Records from a collection
- - - -

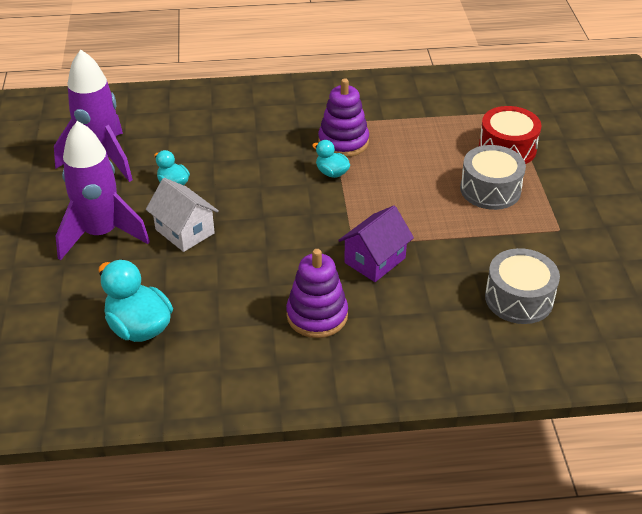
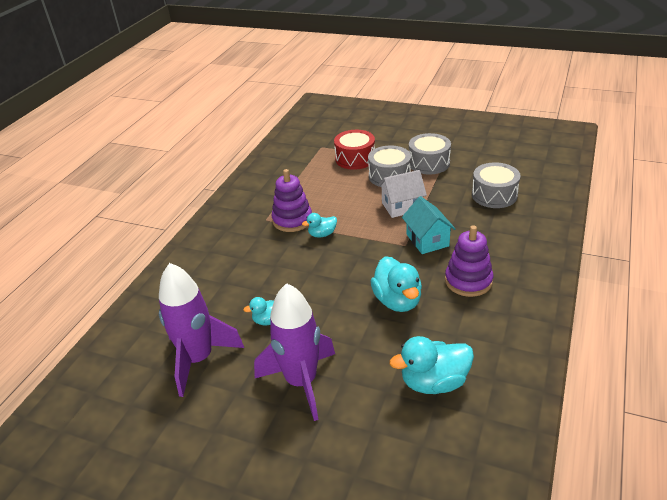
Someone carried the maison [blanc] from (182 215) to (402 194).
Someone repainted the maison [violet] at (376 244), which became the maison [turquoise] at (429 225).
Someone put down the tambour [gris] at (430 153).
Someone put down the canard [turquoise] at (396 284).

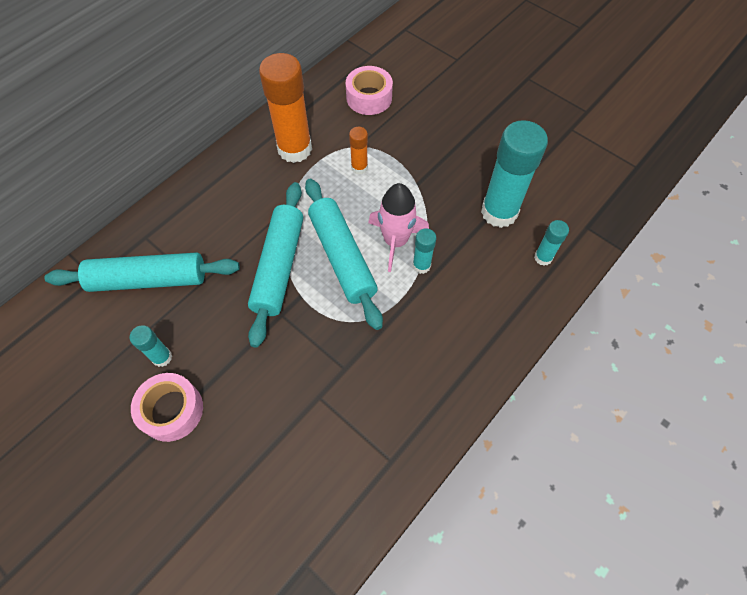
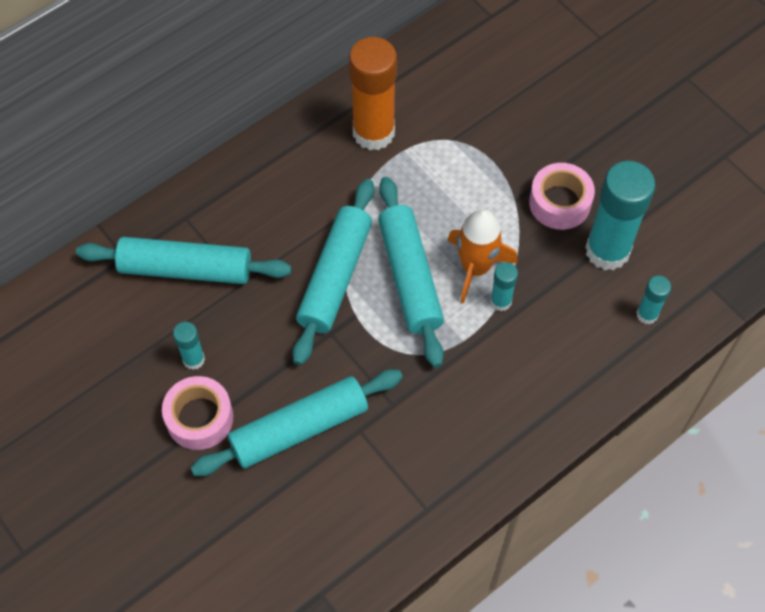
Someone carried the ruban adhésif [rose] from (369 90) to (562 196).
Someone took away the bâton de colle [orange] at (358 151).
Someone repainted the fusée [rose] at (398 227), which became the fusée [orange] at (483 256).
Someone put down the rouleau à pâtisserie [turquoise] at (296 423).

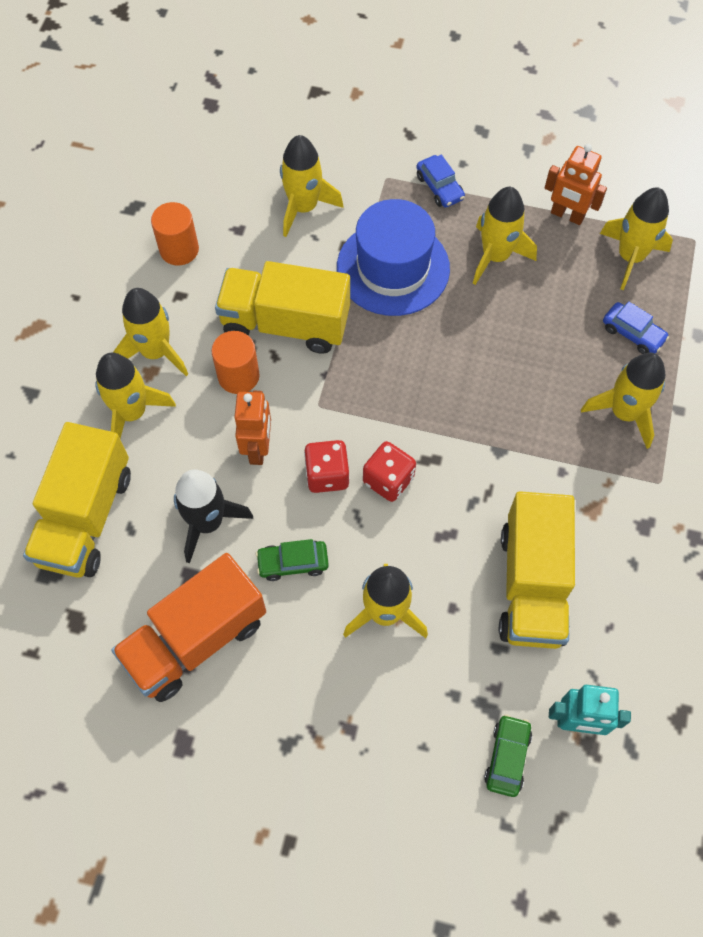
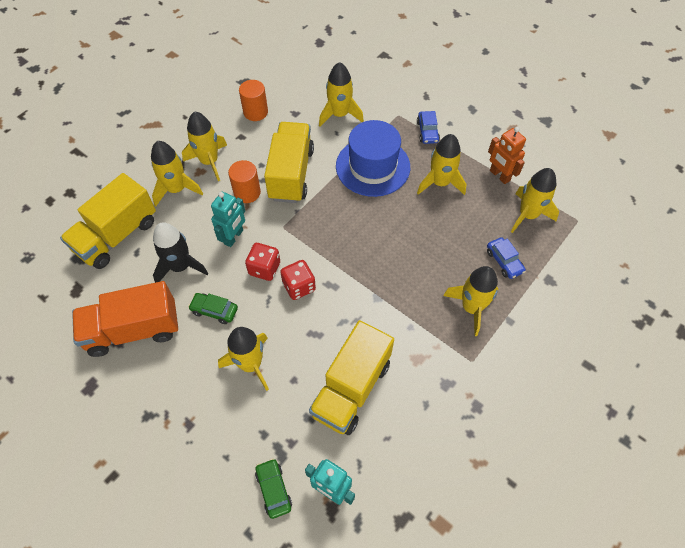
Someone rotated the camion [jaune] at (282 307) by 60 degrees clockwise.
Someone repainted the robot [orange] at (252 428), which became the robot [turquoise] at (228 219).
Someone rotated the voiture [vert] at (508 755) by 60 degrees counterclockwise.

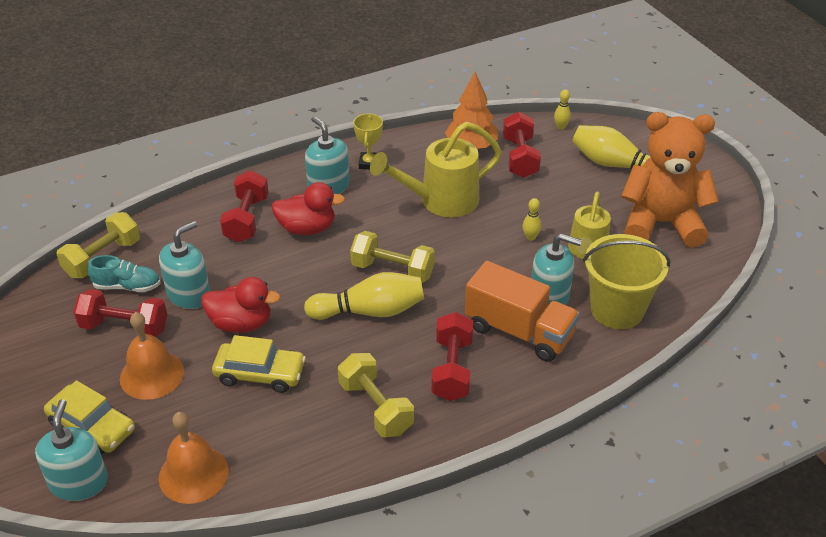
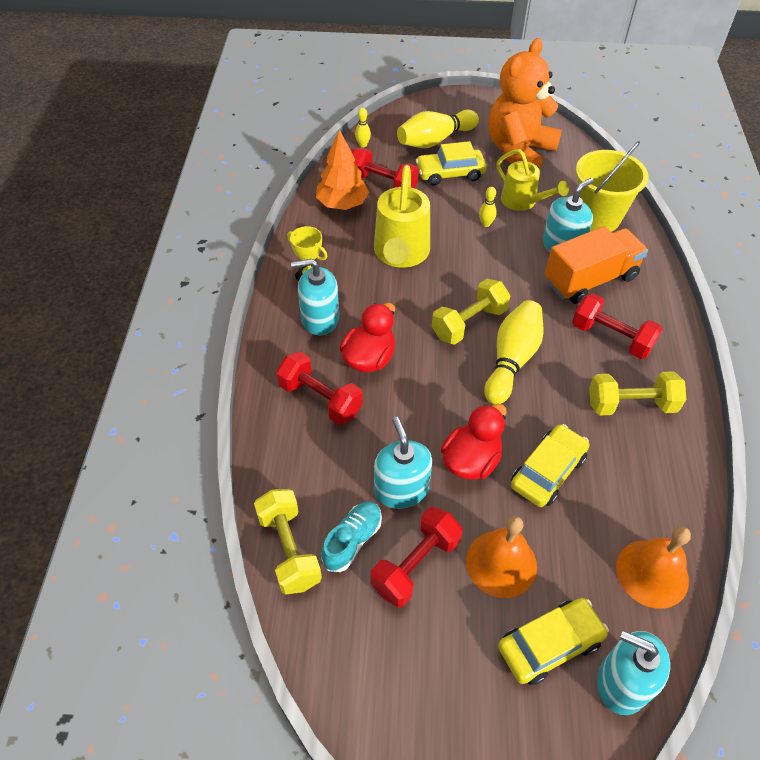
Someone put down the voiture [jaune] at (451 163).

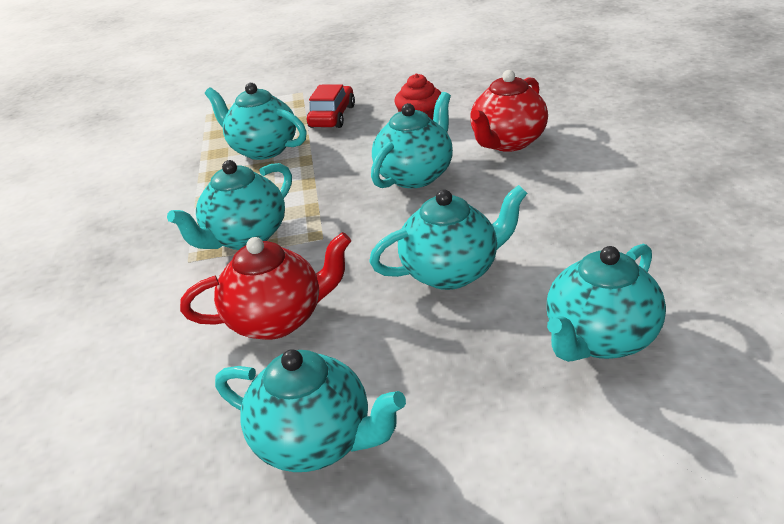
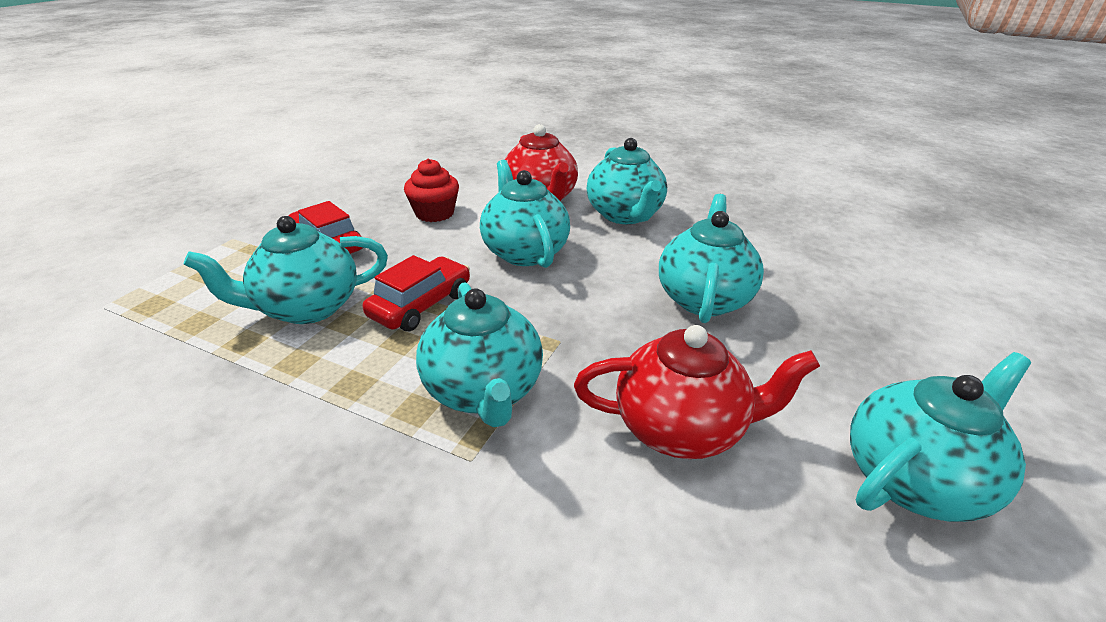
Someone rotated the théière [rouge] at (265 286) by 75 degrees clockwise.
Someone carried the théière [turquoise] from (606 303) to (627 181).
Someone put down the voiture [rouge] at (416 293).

- - - -

- [EXERCISE DIRECTIONS] Filter the data above by the word "voiture" and copy every line that matches.

- [YOUR RESPONSE]
Someone rotated the voiture [vert] at (508 755) by 60 degrees counterclockwise.
Someone put down the voiture [jaune] at (451 163).
Someone put down the voiture [rouge] at (416 293).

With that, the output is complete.